◆ **SUPPLIED MATERIAL**
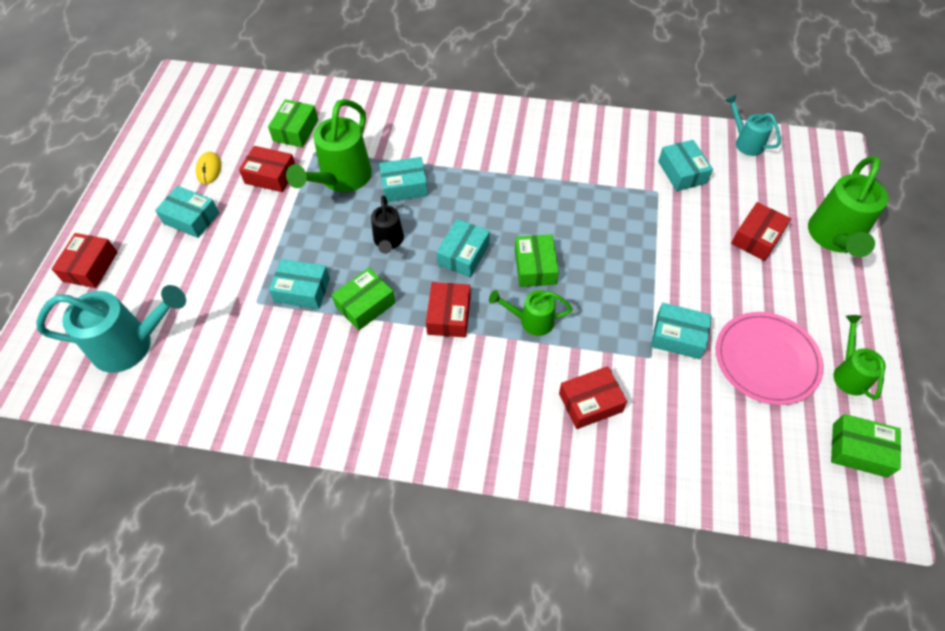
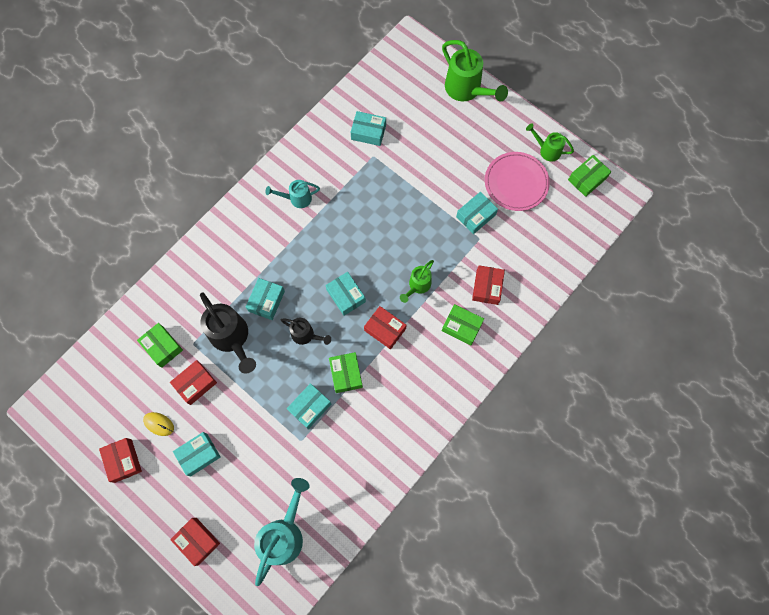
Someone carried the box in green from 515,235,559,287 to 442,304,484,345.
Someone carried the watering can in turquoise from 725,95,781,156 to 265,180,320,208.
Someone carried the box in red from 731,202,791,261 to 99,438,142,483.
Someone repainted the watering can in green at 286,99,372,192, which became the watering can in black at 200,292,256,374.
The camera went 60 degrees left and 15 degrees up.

◆ **TASK BRIEF**
Which lines in the records contain the word "carried"? Copy each one.

◆ **RESPONSE TO THE EXERCISE**
Someone carried the box in green from 515,235,559,287 to 442,304,484,345.
Someone carried the watering can in turquoise from 725,95,781,156 to 265,180,320,208.
Someone carried the box in red from 731,202,791,261 to 99,438,142,483.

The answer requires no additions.